PROBLEM: Please find all lines in the data that hold the string "cross" and copy them.

DATA SECTION:
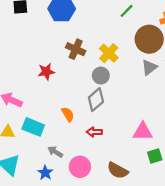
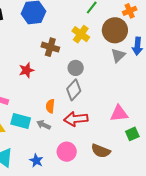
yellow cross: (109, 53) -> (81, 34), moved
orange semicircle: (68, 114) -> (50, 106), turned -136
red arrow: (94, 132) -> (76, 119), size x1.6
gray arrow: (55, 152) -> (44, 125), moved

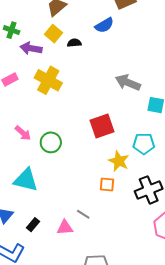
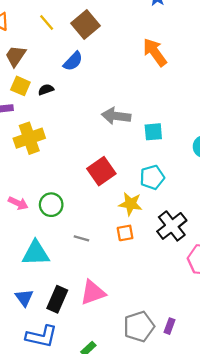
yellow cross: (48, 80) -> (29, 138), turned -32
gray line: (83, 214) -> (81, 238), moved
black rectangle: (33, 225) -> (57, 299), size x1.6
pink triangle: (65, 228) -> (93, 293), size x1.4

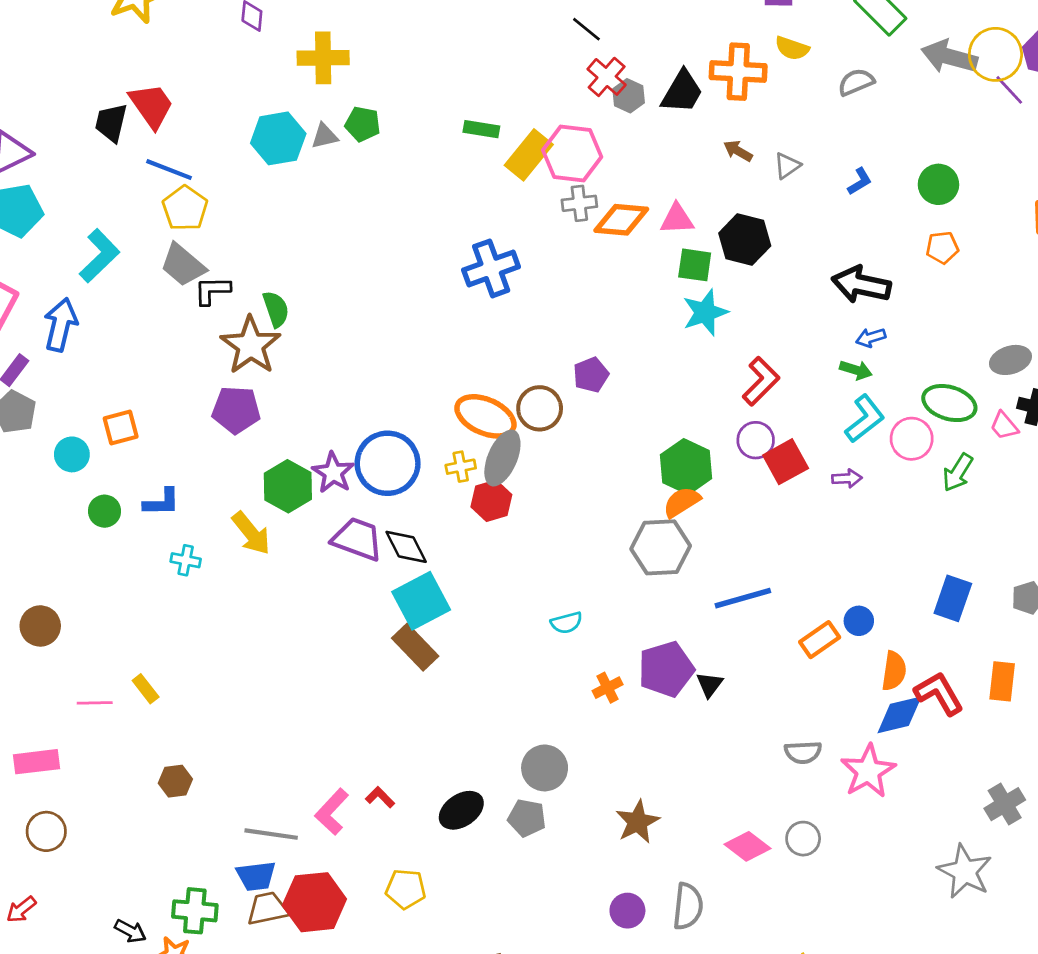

OUTPUT BELOW:
yellow cross: (109, 53) -> (81, 34), moved
yellow cross: (48, 80) -> (29, 138), turned -32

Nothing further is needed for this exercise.